Task prompt:
With the line containing "yellow mushroom [677,83,780,182]" as the starting point, output the remaining lines of the data exactly as they are, through the last.

Stored data:
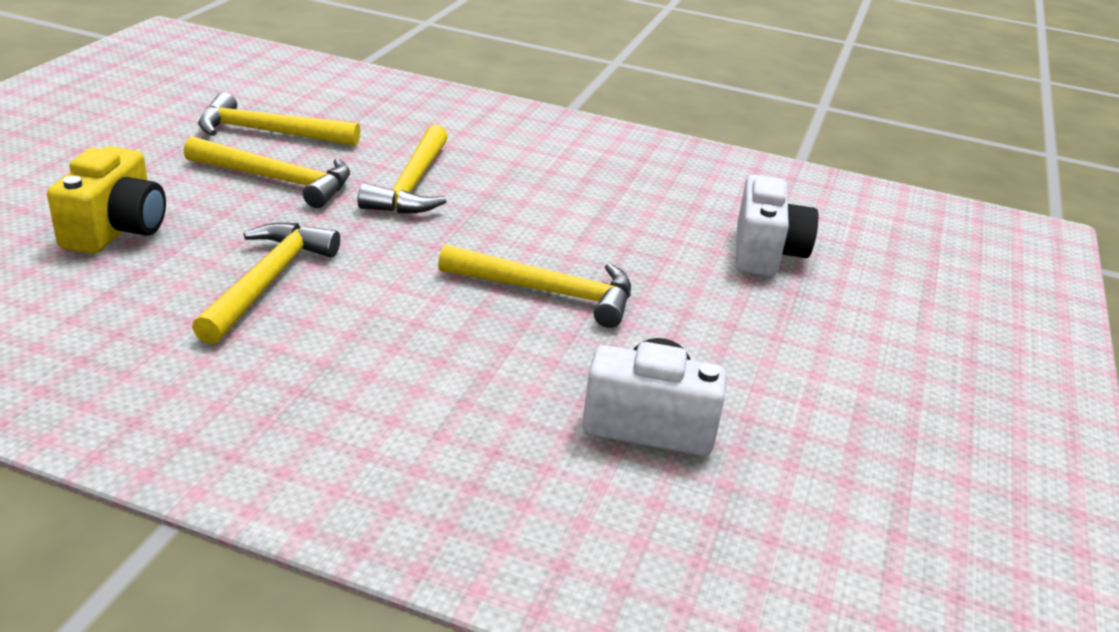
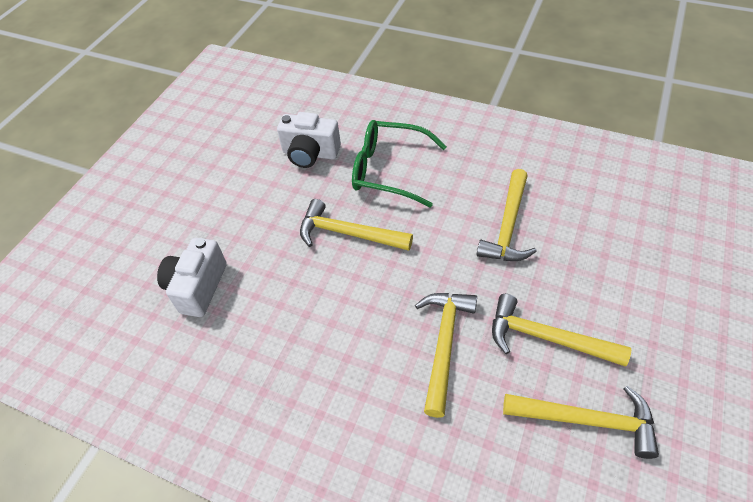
camera: 170 degrees left, 20 degrees up
yellow camera [47,146,166,254] -> none
none -> green glasses [352,120,447,208]

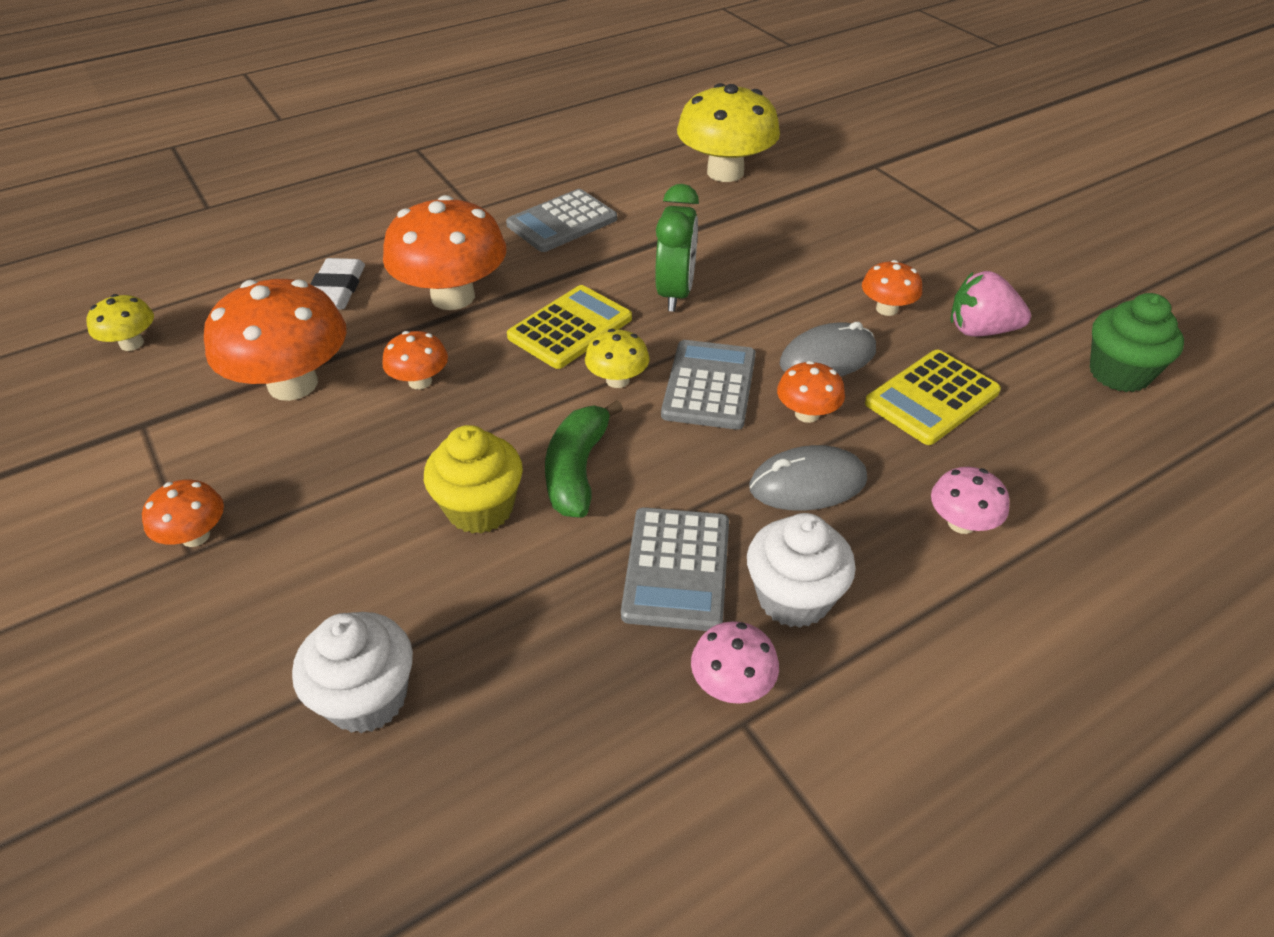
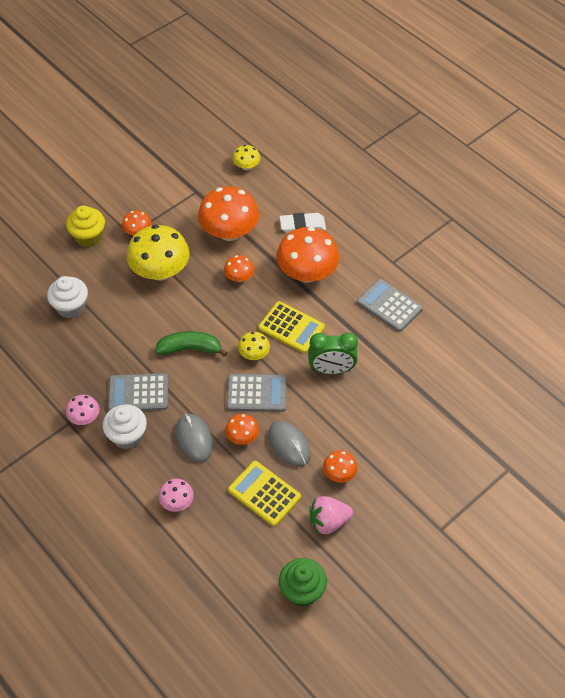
camera: 80 degrees right, 10 degrees up
yellow cupcake [424,425,523,534] -> yellow cupcake moved to [66,206,105,247]
yellow mushroom [677,83,780,182] -> yellow mushroom moved to [127,225,190,281]
pink strawberry [951,271,1031,337] -> pink strawberry turned 105 degrees counterclockwise [310,496,353,534]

Expected answer:
yellow mushroom [677,83,780,182] -> yellow mushroom moved to [127,225,190,281]
pink strawberry [951,271,1031,337] -> pink strawberry turned 105 degrees counterclockwise [310,496,353,534]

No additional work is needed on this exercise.